*** Opening MATERIAL FOR THIS TASK ***

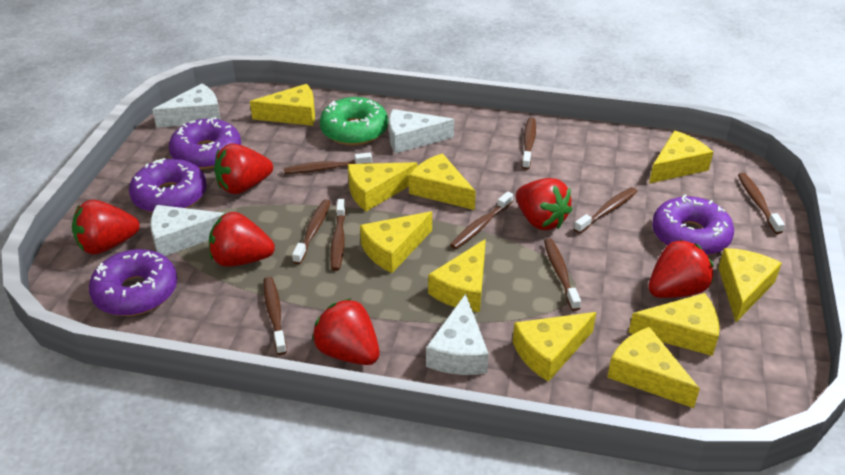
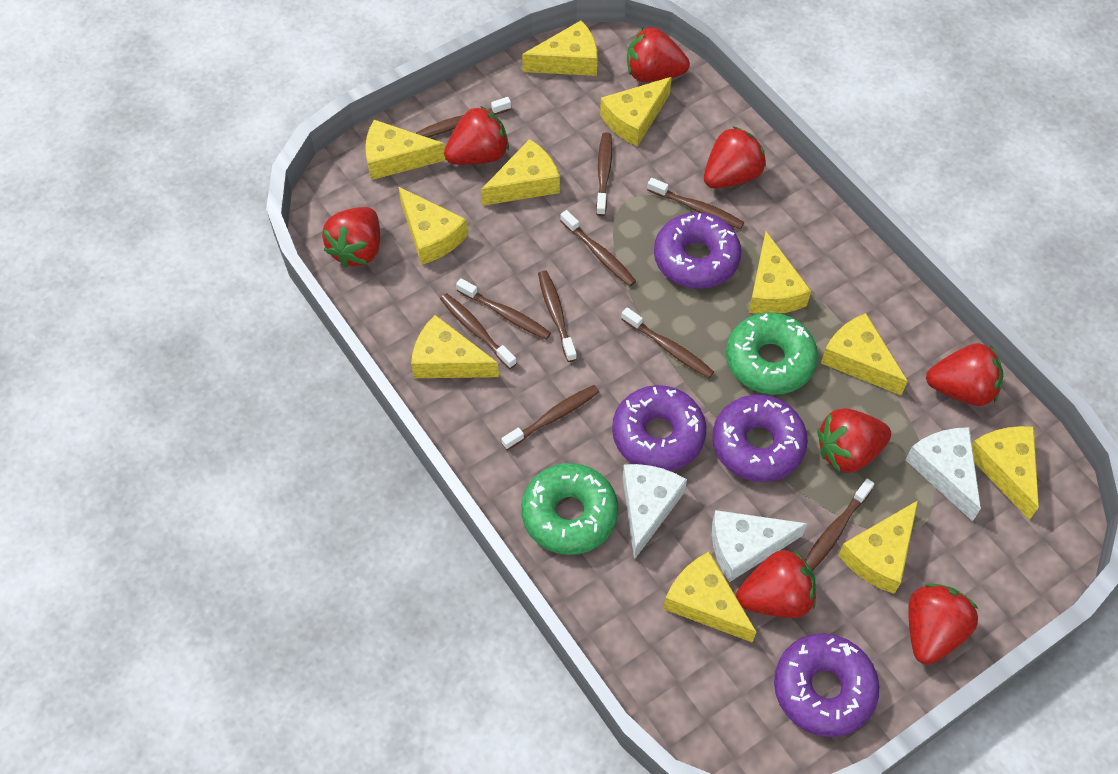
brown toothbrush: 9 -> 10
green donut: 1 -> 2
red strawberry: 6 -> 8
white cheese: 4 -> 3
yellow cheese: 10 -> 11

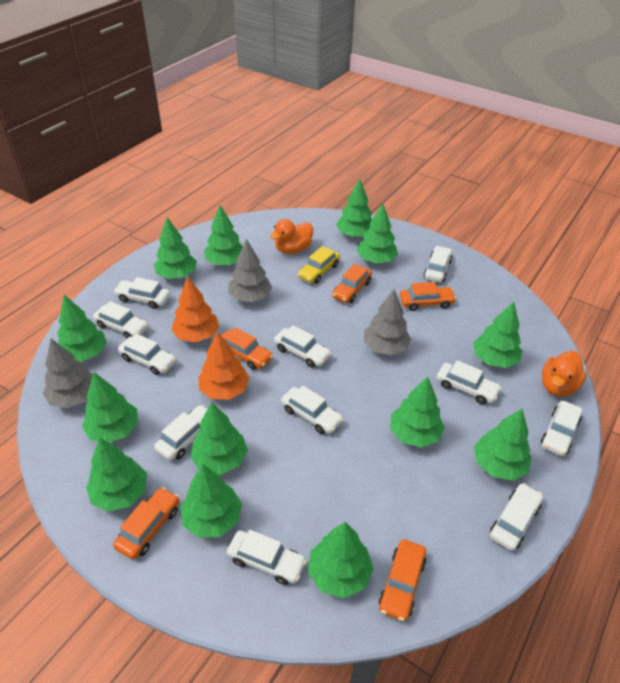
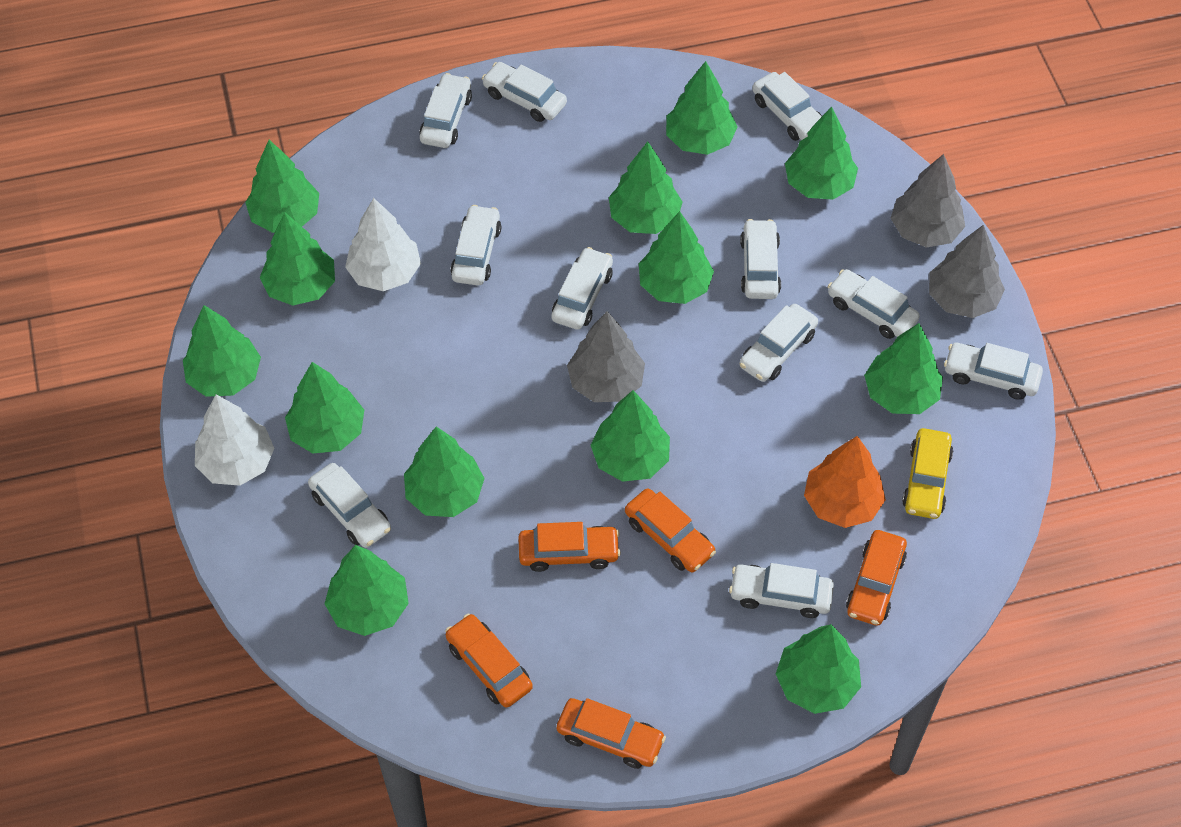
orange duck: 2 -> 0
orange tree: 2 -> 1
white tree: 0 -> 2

*** Closing MATERIAL FOR THIS TASK ***

Word for word, reproduce all of the entries above and omit the pictures.

brown toothbrush: 9 -> 10
green donut: 1 -> 2
red strawberry: 6 -> 8
white cheese: 4 -> 3
yellow cheese: 10 -> 11

orange duck: 2 -> 0
orange tree: 2 -> 1
white tree: 0 -> 2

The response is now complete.